TO DO: A verbatim transcript of the lines below, starting at the first and ending with the one that holds "turned,shoe/jet-black,<534 238>,,<511 291>,90", is what should be produced.

INFORMATION SUPPLIED:
#####

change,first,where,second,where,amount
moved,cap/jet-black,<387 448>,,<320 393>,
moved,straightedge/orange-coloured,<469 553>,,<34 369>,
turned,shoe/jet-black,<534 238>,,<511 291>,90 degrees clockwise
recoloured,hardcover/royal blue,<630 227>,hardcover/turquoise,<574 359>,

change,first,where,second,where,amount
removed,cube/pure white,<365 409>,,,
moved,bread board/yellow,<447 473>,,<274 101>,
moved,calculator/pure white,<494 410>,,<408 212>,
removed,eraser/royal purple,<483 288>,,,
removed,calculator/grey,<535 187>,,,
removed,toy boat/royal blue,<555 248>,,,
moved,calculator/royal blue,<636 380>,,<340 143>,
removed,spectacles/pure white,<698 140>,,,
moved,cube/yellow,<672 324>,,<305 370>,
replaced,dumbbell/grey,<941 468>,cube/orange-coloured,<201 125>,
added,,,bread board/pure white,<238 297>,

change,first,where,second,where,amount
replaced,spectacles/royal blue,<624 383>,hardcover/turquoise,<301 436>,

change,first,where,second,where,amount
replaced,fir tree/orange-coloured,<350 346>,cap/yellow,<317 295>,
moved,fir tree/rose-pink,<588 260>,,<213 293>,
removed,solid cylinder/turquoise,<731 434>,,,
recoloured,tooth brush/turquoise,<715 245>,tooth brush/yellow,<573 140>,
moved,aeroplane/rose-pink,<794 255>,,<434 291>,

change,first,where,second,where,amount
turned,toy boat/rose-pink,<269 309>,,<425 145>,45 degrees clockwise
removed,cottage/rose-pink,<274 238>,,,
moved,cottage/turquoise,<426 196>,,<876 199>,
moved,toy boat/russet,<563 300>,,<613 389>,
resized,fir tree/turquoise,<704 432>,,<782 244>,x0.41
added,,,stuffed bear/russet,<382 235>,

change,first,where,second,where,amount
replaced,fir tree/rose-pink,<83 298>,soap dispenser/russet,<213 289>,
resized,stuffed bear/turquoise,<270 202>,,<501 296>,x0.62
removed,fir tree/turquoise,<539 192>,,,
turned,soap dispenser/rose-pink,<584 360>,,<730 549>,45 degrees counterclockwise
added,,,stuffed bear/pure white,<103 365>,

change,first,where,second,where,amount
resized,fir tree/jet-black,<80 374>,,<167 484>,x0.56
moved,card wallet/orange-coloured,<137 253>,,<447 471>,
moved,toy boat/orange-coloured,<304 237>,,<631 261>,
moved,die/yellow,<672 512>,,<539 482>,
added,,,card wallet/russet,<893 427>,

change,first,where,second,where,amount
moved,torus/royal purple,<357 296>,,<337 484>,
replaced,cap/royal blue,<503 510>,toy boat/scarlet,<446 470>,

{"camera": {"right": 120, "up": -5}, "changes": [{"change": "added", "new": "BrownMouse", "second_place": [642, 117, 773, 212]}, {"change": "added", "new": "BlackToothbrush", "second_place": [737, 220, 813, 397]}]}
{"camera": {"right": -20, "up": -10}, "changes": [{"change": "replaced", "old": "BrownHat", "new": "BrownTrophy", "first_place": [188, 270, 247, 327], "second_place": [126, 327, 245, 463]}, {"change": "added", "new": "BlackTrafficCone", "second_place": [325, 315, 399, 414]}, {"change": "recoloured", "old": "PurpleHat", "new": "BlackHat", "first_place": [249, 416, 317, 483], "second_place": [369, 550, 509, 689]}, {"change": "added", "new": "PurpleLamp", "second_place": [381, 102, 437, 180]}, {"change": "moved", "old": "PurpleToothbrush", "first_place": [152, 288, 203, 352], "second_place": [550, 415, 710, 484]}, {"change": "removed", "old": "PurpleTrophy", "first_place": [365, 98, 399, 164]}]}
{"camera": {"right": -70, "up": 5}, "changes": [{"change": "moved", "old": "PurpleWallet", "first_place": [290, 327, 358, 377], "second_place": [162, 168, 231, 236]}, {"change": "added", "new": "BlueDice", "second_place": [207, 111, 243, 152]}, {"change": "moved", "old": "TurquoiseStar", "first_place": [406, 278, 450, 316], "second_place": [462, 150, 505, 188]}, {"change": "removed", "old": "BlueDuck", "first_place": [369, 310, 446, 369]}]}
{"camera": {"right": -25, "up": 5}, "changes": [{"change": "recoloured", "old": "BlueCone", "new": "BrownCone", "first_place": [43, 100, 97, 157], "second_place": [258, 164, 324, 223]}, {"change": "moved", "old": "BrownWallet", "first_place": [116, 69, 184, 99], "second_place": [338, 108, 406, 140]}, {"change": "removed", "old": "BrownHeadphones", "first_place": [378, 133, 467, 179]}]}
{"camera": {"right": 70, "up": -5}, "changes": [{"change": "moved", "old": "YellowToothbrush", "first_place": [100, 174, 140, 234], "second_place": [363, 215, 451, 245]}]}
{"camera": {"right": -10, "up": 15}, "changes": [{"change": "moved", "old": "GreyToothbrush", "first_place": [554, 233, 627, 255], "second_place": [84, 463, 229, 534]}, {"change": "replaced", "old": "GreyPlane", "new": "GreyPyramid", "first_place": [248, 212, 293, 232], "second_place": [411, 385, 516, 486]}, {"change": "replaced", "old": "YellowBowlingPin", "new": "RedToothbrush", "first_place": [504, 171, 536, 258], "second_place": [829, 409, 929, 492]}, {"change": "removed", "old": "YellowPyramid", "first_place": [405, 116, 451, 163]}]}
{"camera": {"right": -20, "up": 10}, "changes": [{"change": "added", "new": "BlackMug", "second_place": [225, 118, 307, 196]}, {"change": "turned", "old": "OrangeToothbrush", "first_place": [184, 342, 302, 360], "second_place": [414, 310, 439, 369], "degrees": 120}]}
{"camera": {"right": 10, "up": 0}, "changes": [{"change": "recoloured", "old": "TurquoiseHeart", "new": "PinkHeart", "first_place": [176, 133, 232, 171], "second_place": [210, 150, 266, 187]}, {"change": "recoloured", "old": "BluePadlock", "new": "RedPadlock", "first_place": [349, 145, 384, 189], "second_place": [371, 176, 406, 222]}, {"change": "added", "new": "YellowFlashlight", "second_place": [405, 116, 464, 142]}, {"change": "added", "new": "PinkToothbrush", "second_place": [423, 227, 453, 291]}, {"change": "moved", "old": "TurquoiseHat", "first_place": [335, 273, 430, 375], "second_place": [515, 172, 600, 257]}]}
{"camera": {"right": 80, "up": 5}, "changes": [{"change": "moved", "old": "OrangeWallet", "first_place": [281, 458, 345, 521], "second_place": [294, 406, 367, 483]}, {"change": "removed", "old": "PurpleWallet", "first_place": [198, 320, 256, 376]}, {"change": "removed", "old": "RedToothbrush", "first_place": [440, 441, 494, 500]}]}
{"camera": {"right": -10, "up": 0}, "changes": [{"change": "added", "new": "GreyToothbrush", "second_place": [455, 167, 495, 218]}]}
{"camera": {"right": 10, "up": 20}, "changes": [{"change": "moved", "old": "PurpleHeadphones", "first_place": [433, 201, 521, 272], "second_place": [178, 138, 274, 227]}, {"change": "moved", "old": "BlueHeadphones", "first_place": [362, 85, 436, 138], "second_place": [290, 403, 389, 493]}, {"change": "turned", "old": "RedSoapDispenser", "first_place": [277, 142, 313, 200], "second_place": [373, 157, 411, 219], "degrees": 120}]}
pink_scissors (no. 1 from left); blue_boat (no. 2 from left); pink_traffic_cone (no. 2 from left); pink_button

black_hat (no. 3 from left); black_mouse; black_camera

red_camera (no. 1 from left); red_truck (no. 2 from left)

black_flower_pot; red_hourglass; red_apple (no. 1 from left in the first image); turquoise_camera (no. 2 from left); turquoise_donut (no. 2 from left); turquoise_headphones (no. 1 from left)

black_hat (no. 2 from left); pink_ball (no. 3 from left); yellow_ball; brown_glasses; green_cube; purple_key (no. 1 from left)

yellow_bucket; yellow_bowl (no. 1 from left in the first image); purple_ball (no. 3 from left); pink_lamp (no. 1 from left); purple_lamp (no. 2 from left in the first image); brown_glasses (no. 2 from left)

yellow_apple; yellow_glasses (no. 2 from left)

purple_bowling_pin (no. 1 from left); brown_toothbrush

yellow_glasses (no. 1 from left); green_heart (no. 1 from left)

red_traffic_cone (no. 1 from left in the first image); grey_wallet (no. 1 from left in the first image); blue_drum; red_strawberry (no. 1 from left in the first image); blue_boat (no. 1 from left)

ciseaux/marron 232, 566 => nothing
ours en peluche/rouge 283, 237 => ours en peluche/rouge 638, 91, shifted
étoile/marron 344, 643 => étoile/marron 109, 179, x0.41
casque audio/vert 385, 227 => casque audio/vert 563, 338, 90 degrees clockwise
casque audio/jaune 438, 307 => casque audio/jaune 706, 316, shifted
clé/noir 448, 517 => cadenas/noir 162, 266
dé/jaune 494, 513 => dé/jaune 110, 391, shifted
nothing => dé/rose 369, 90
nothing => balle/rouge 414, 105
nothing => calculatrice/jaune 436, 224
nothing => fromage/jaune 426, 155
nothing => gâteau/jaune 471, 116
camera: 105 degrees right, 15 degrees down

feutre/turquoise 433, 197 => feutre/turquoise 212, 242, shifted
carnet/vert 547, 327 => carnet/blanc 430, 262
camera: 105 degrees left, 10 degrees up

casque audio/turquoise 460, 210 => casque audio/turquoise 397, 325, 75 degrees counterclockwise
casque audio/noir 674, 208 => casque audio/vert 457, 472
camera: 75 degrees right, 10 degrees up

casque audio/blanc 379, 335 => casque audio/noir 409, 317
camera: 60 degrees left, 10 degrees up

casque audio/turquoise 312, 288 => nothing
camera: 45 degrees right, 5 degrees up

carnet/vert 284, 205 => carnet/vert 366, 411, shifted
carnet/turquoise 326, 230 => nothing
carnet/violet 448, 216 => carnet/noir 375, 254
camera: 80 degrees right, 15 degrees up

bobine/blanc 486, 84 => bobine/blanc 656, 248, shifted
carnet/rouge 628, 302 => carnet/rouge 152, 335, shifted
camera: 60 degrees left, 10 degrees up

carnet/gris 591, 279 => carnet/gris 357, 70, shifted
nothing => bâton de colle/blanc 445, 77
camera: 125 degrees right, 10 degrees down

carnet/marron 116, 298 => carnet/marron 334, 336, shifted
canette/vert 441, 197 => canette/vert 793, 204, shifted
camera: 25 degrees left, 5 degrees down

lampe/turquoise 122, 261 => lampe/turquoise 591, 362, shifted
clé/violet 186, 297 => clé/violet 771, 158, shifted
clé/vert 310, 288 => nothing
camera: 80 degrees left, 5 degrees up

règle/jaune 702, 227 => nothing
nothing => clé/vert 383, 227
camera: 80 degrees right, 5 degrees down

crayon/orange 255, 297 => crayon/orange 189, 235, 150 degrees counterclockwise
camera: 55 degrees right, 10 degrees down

#####

ANSWER FOR THIS EXERCISE:
change,first,where,second,where,amount
moved,cap/jet-black,<387 448>,,<320 393>,
moved,straightedge/orange-coloured,<469 553>,,<34 369>,
turned,shoe/jet-black,<534 238>,,<511 291>,90 degrees clockwise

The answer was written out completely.